Start of Source data

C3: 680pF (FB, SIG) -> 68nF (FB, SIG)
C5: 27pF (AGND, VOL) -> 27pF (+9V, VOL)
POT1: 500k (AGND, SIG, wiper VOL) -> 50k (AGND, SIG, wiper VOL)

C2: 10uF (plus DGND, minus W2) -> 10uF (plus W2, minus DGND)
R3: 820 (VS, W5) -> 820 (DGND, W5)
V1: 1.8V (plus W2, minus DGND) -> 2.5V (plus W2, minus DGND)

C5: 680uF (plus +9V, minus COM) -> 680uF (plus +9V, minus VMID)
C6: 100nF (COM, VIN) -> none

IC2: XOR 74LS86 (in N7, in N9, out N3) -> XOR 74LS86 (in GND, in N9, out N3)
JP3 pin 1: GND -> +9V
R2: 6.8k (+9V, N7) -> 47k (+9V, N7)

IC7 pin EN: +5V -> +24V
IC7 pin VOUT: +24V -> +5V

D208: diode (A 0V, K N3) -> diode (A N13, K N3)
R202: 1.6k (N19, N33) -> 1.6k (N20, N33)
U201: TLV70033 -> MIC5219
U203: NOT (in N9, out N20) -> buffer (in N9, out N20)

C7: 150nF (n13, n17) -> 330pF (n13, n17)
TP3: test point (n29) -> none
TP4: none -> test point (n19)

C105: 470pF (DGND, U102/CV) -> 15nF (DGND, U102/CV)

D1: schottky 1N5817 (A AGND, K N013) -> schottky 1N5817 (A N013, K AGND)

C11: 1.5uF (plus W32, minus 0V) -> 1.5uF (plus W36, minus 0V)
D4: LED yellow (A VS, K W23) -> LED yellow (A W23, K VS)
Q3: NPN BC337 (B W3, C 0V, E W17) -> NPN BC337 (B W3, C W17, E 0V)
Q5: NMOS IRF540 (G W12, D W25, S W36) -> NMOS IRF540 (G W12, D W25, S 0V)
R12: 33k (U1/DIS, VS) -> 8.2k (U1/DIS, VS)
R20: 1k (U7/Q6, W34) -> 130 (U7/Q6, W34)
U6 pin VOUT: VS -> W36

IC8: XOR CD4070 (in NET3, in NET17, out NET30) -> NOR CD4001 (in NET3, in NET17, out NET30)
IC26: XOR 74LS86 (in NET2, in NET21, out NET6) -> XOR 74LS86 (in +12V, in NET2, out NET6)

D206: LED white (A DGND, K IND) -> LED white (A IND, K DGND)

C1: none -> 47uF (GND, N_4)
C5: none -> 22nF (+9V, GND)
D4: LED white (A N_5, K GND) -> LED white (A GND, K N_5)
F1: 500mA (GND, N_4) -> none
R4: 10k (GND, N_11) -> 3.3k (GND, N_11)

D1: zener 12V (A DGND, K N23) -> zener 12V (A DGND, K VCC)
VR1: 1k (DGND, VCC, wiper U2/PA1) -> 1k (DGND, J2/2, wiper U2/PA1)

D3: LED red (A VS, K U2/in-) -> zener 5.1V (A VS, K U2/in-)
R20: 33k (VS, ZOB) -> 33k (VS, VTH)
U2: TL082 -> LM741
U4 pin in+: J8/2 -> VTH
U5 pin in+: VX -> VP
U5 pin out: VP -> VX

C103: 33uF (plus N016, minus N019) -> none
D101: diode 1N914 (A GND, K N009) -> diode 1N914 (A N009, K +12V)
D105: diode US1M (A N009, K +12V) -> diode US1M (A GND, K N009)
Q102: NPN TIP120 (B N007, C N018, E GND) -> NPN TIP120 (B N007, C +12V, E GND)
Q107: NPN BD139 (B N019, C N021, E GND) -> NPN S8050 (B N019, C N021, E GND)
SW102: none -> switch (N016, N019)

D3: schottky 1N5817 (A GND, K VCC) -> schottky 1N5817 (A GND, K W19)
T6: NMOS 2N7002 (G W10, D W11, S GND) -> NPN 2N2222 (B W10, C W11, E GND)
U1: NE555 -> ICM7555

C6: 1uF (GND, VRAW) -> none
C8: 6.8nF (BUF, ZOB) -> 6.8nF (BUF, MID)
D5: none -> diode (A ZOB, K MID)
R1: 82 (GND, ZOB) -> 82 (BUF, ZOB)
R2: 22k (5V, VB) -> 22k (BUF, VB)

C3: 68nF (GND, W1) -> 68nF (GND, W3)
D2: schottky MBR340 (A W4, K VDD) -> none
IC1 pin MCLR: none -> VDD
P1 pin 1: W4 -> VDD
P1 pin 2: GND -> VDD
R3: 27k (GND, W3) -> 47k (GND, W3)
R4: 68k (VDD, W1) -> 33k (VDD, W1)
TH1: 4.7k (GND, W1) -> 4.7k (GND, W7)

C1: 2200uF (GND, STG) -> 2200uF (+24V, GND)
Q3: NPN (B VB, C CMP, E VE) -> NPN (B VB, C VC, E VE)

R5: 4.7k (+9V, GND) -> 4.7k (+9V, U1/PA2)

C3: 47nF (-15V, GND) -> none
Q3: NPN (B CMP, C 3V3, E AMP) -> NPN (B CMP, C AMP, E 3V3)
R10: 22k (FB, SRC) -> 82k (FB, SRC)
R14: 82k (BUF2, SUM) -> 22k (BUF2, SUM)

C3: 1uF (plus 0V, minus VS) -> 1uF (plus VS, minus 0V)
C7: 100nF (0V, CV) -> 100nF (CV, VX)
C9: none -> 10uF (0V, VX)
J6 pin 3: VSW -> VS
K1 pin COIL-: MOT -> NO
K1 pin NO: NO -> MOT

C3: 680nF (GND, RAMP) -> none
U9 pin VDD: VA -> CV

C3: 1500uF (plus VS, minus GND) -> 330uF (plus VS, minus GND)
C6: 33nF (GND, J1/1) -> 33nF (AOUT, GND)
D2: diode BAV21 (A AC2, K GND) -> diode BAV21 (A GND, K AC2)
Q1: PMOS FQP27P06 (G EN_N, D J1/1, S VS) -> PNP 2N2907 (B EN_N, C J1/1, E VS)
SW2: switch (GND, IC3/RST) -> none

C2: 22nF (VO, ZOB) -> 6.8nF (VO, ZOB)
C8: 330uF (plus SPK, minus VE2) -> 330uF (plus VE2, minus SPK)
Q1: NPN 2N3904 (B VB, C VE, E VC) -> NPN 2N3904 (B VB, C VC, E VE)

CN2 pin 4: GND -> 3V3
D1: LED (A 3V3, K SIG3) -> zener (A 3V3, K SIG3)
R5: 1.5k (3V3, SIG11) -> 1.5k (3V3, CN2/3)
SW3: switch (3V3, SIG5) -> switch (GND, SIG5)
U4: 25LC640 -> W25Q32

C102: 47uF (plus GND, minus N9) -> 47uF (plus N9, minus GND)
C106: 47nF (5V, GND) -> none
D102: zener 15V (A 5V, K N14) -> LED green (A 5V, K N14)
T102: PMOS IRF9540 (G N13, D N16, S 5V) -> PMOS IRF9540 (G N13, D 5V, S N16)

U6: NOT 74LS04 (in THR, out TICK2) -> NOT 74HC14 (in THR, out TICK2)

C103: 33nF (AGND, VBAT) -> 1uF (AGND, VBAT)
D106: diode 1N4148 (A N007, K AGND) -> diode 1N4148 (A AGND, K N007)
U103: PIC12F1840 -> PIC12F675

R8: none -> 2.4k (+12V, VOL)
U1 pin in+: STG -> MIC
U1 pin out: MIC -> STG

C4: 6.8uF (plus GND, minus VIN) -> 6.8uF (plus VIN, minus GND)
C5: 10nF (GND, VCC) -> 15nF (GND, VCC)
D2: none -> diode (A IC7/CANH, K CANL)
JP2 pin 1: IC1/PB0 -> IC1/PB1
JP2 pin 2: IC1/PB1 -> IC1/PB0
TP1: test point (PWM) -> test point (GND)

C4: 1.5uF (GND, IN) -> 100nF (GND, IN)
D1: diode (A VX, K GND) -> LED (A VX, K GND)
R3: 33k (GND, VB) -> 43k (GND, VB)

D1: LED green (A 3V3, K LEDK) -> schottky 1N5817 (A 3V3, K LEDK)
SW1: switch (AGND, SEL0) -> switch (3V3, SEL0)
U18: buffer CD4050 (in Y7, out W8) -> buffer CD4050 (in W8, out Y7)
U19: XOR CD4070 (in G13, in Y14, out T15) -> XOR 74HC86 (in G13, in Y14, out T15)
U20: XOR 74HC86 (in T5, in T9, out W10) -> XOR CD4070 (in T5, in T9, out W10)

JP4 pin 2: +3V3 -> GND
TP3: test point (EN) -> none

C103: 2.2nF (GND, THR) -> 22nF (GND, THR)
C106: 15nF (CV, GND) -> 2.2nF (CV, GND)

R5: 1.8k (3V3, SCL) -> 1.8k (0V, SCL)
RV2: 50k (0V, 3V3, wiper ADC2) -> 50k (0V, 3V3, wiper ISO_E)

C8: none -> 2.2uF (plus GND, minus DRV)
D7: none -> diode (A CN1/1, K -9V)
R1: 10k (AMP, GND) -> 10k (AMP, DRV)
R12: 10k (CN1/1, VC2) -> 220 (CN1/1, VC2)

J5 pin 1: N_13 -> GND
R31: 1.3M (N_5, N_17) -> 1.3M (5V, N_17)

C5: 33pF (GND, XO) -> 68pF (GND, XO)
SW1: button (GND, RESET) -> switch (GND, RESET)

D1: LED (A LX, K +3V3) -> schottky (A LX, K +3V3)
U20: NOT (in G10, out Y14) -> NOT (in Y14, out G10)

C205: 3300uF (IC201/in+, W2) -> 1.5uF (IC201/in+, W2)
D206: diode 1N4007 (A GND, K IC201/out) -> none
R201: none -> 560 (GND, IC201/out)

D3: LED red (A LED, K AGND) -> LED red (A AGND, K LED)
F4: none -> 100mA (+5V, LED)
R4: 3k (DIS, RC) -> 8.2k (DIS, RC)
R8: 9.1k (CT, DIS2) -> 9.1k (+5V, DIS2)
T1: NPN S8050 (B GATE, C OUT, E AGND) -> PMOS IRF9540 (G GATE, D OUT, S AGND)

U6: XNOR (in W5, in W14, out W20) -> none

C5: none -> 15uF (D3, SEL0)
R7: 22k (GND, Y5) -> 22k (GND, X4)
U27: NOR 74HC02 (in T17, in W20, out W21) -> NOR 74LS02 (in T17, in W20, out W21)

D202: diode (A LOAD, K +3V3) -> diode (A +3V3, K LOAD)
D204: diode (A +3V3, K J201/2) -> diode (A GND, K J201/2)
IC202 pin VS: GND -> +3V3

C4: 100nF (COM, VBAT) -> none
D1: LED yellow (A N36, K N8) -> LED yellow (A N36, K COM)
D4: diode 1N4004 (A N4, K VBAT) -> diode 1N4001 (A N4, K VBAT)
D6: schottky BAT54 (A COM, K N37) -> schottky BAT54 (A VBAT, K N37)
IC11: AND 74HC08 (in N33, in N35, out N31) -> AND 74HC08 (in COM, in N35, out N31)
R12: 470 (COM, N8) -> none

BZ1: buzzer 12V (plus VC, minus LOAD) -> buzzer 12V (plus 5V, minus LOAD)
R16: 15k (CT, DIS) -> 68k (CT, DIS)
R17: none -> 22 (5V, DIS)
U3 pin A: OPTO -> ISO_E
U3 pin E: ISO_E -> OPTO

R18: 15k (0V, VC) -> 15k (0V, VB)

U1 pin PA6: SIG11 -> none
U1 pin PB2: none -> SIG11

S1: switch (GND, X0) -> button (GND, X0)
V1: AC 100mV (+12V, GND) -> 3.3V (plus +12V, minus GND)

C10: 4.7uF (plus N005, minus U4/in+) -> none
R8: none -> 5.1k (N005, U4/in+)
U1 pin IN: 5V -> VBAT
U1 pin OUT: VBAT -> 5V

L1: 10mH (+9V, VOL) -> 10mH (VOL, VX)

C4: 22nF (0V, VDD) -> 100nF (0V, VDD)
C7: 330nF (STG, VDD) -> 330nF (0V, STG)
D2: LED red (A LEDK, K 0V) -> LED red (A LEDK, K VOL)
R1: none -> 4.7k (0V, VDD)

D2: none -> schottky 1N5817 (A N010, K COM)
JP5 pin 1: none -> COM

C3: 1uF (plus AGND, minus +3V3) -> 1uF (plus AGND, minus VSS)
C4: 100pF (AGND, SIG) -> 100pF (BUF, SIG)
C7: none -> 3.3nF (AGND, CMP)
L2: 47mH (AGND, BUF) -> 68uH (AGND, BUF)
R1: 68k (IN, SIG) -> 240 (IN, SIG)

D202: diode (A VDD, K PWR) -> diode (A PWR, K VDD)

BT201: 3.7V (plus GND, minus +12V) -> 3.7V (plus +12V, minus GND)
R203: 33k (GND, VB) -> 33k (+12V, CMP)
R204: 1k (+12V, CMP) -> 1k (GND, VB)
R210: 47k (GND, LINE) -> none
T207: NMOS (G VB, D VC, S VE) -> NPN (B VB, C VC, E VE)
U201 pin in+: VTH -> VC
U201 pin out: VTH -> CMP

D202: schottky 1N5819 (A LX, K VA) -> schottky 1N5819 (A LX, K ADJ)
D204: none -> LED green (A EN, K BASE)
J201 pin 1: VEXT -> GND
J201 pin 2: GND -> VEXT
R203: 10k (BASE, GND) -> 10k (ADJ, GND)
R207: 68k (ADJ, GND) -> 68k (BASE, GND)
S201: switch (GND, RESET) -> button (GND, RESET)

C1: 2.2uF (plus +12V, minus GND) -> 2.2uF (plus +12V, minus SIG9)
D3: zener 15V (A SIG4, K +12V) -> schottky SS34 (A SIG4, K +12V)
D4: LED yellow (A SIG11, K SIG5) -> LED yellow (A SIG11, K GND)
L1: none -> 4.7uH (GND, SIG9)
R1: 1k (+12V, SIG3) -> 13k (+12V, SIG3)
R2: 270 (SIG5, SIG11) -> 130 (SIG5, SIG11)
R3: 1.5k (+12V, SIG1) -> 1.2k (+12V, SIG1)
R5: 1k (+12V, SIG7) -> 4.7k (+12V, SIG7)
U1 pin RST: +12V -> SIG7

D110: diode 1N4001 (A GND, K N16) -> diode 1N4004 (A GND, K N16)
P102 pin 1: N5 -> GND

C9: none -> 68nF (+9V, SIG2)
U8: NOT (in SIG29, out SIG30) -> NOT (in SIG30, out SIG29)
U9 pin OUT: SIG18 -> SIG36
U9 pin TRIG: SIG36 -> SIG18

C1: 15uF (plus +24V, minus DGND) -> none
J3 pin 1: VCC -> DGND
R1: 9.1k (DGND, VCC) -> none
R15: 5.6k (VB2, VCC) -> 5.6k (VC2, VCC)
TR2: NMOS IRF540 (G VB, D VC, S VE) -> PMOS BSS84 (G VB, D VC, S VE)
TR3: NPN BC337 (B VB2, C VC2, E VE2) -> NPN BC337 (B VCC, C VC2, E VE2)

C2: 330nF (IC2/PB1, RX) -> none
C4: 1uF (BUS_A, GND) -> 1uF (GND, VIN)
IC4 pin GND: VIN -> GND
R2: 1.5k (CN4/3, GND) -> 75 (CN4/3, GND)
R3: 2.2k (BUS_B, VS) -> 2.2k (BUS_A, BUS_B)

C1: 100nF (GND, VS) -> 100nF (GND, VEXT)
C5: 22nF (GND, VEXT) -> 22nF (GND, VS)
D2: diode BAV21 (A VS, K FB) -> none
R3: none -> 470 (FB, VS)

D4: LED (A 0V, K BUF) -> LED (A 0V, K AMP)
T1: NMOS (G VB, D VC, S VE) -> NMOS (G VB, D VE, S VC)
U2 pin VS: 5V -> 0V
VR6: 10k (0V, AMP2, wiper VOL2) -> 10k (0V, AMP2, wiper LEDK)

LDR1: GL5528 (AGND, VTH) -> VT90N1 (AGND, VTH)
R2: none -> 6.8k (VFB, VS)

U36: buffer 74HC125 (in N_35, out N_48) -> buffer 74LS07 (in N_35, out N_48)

End of Source data

Lines from the start of the records through the one containing "D206: LED white" are what should be retyped, exactly and in full, both ends included.

C3: 680pF (FB, SIG) -> 68nF (FB, SIG)
C5: 27pF (AGND, VOL) -> 27pF (+9V, VOL)
POT1: 500k (AGND, SIG, wiper VOL) -> 50k (AGND, SIG, wiper VOL)

C2: 10uF (plus DGND, minus W2) -> 10uF (plus W2, minus DGND)
R3: 820 (VS, W5) -> 820 (DGND, W5)
V1: 1.8V (plus W2, minus DGND) -> 2.5V (plus W2, minus DGND)

C5: 680uF (plus +9V, minus COM) -> 680uF (plus +9V, minus VMID)
C6: 100nF (COM, VIN) -> none

IC2: XOR 74LS86 (in N7, in N9, out N3) -> XOR 74LS86 (in GND, in N9, out N3)
JP3 pin 1: GND -> +9V
R2: 6.8k (+9V, N7) -> 47k (+9V, N7)

IC7 pin EN: +5V -> +24V
IC7 pin VOUT: +24V -> +5V

D208: diode (A 0V, K N3) -> diode (A N13, K N3)
R202: 1.6k (N19, N33) -> 1.6k (N20, N33)
U201: TLV70033 -> MIC5219
U203: NOT (in N9, out N20) -> buffer (in N9, out N20)

C7: 150nF (n13, n17) -> 330pF (n13, n17)
TP3: test point (n29) -> none
TP4: none -> test point (n19)

C105: 470pF (DGND, U102/CV) -> 15nF (DGND, U102/CV)

D1: schottky 1N5817 (A AGND, K N013) -> schottky 1N5817 (A N013, K AGND)

C11: 1.5uF (plus W32, minus 0V) -> 1.5uF (plus W36, minus 0V)
D4: LED yellow (A VS, K W23) -> LED yellow (A W23, K VS)
Q3: NPN BC337 (B W3, C 0V, E W17) -> NPN BC337 (B W3, C W17, E 0V)
Q5: NMOS IRF540 (G W12, D W25, S W36) -> NMOS IRF540 (G W12, D W25, S 0V)
R12: 33k (U1/DIS, VS) -> 8.2k (U1/DIS, VS)
R20: 1k (U7/Q6, W34) -> 130 (U7/Q6, W34)
U6 pin VOUT: VS -> W36

IC8: XOR CD4070 (in NET3, in NET17, out NET30) -> NOR CD4001 (in NET3, in NET17, out NET30)
IC26: XOR 74LS86 (in NET2, in NET21, out NET6) -> XOR 74LS86 (in +12V, in NET2, out NET6)

D206: LED white (A DGND, K IND) -> LED white (A IND, K DGND)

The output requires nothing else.